§ **Records for processing**:
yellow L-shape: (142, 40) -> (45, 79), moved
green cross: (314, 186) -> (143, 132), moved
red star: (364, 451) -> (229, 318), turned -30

...

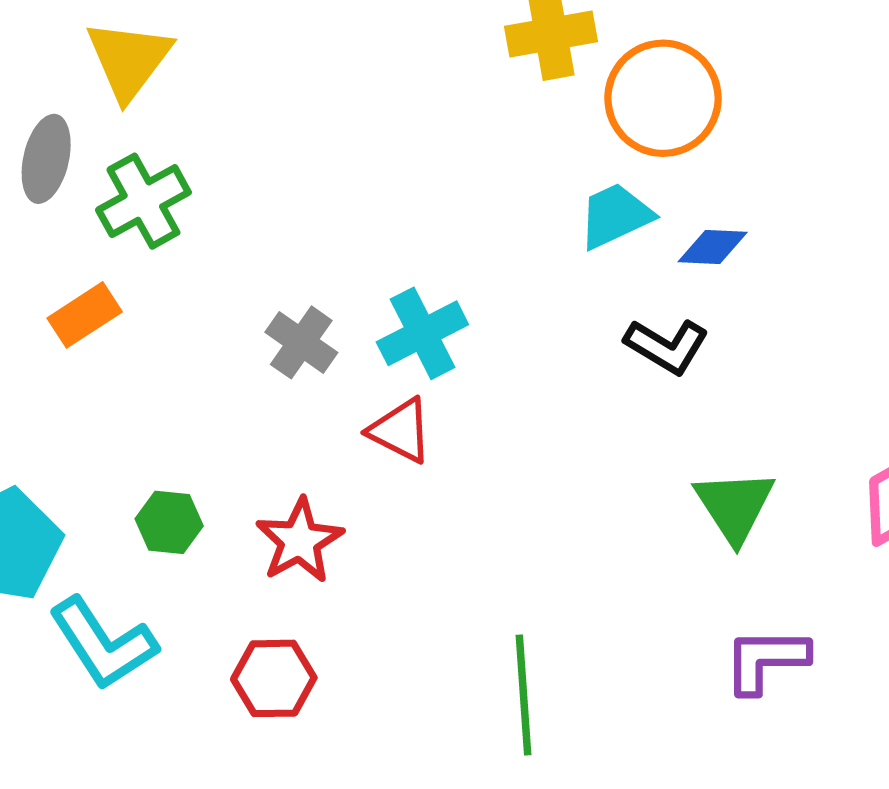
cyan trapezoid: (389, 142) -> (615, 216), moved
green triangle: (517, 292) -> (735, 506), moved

§ **Task objective**: Retype the records above, but only those lines that fall between the line containing "green cross: (314, 186) -> (143, 132), moved" and the line containing "red star: (364, 451)", with both of those lines included, exactly as written.

§ **Output for this task**:
green cross: (314, 186) -> (143, 132), moved
red star: (364, 451) -> (229, 318), turned -30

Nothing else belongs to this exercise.